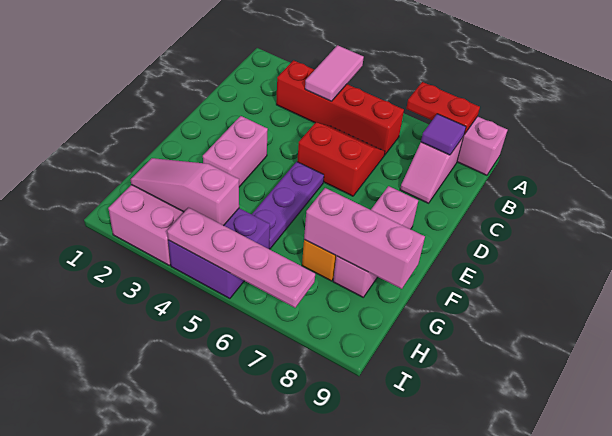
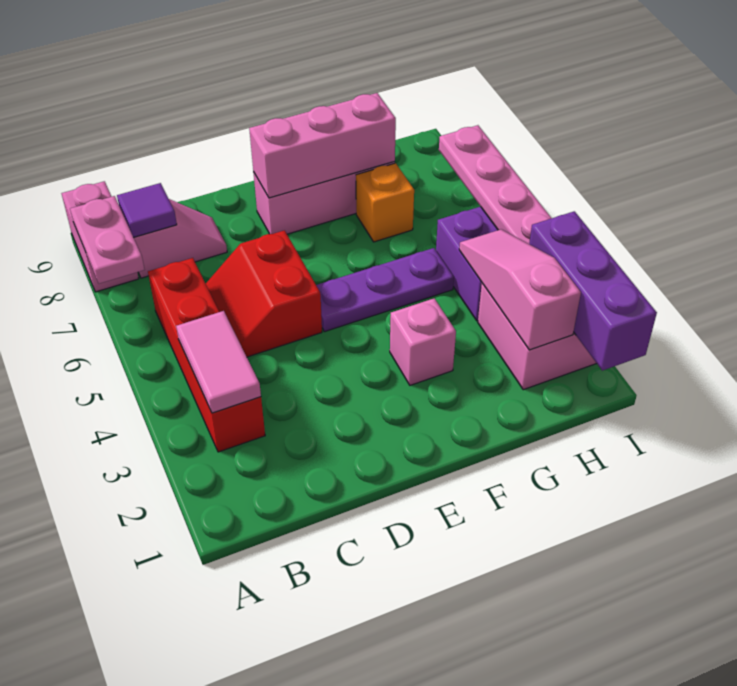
pink 1x2 tile [305,45,364,101] -> pink 1x2 tile turned to [176,311,261,413]
red 1x2 plate [406,82,480,134] -> pink 1x2 plate [70,196,145,284]
pink 1x2 brick [203,116,268,187] -> pink 1x1 brick [390,298,456,385]
pink 1x3 brick [304,188,425,289] -> pink 1x3 brick turned to [249,93,396,198]
pink 1x3 slope [131,158,239,226] -> pink 1x3 slope turned to [459,229,581,350]
none -> purple 1x3 brick [529,211,657,371]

**Exercise directions**
From the line that contains "pink 1x3 brick [304,188,425,289]" down to the last line above, print each line exactly as it appears.

**Exercise response**
pink 1x3 brick [304,188,425,289] -> pink 1x3 brick turned to [249,93,396,198]
pink 1x3 slope [131,158,239,226] -> pink 1x3 slope turned to [459,229,581,350]
none -> purple 1x3 brick [529,211,657,371]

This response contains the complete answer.